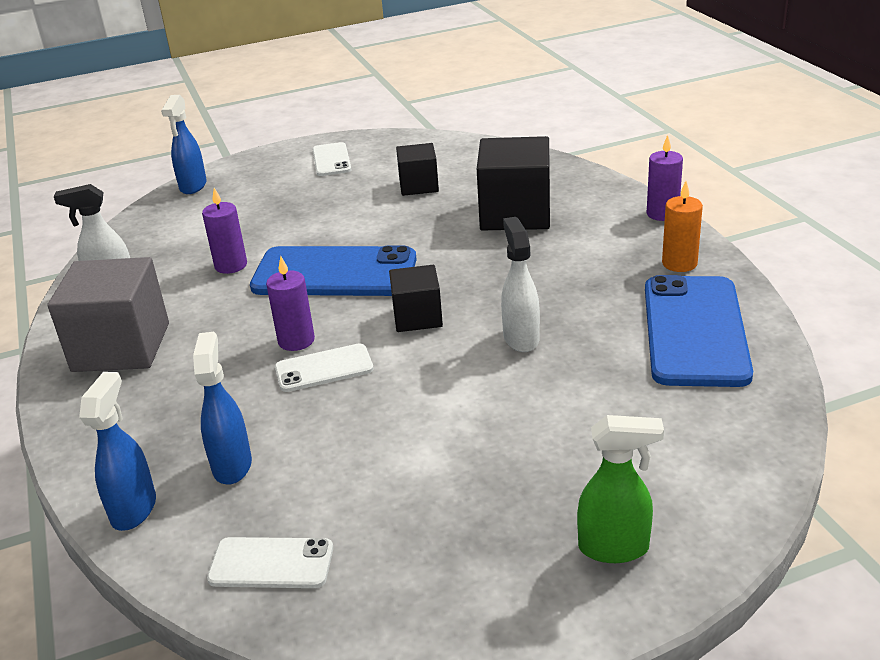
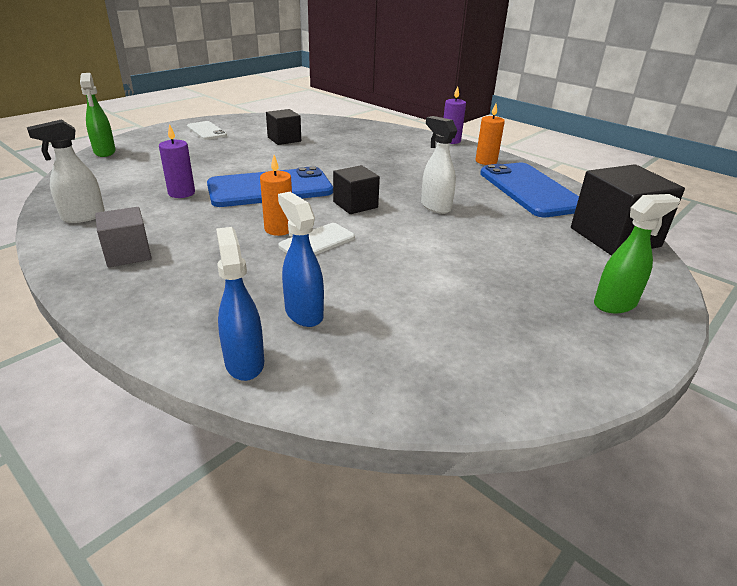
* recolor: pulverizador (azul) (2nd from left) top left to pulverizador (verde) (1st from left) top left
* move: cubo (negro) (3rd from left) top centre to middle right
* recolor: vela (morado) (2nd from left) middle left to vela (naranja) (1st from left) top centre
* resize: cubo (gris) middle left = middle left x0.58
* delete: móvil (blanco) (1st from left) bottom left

---

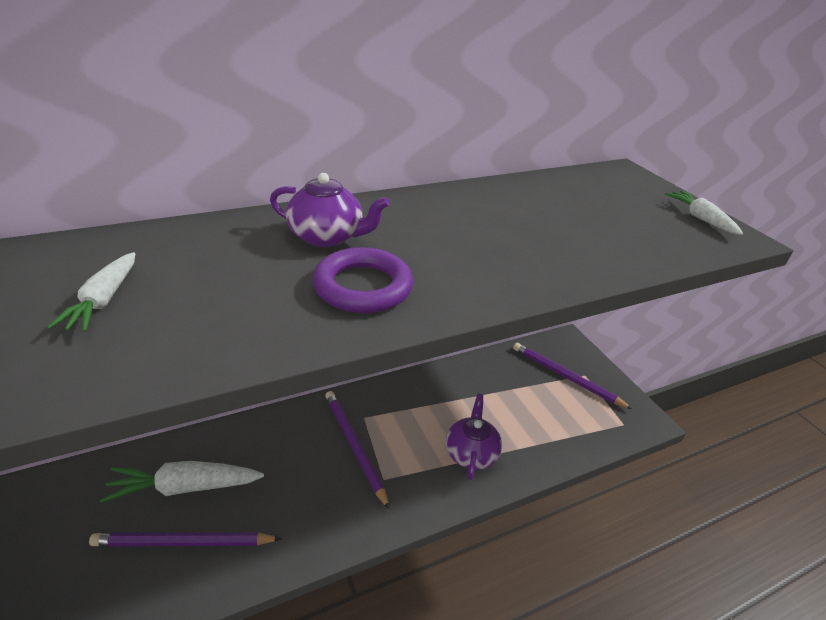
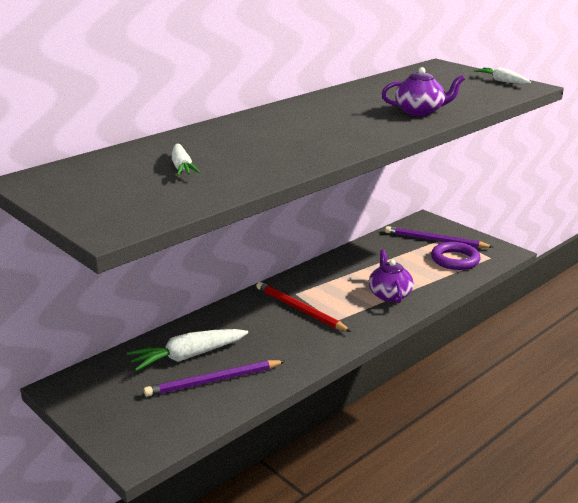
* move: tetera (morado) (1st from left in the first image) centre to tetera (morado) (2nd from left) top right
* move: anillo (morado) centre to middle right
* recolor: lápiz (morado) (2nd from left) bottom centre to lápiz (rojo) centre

...

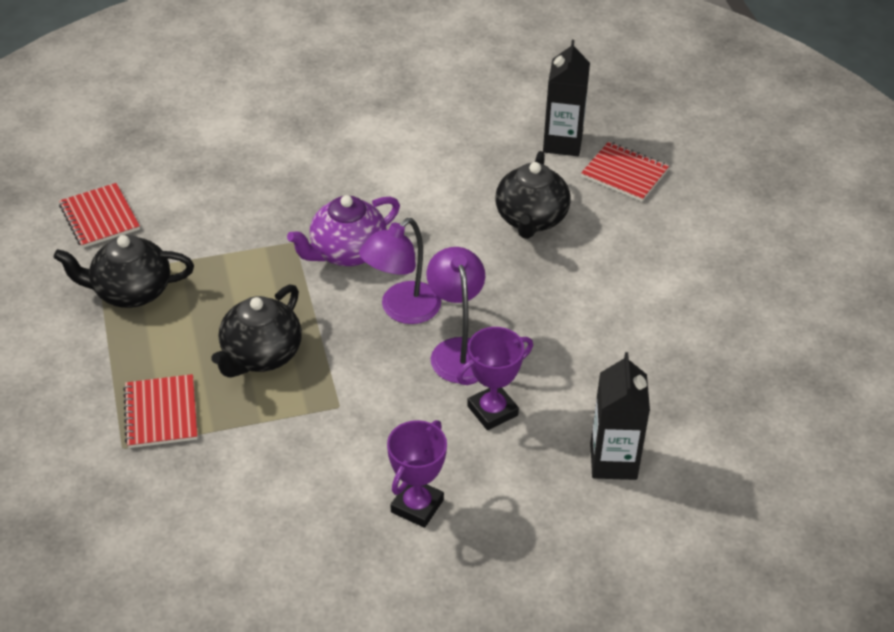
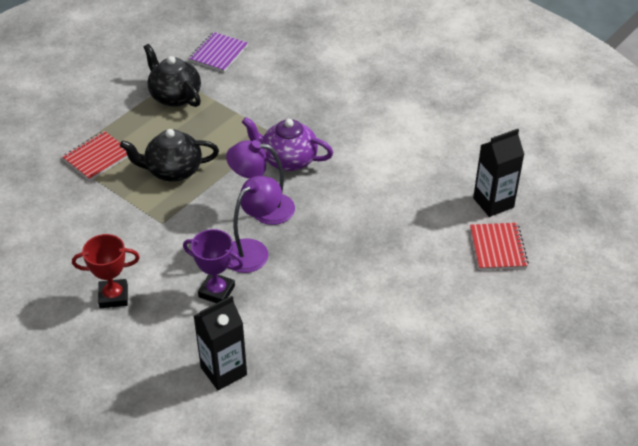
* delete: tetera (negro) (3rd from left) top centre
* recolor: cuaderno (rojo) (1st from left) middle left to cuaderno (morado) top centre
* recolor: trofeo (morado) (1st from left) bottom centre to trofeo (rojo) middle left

= ACTIVITY =
Taking the entries above, write out exactly the lines starting with the line containing "(morado) centre to middle right" and going on through the line containing "lápiz (rojo) centre", both included, and nothing else.

= RESPONSE FOR THIS EXERCISE =
* move: anillo (morado) centre to middle right
* recolor: lápiz (morado) (2nd from left) bottom centre to lápiz (rojo) centre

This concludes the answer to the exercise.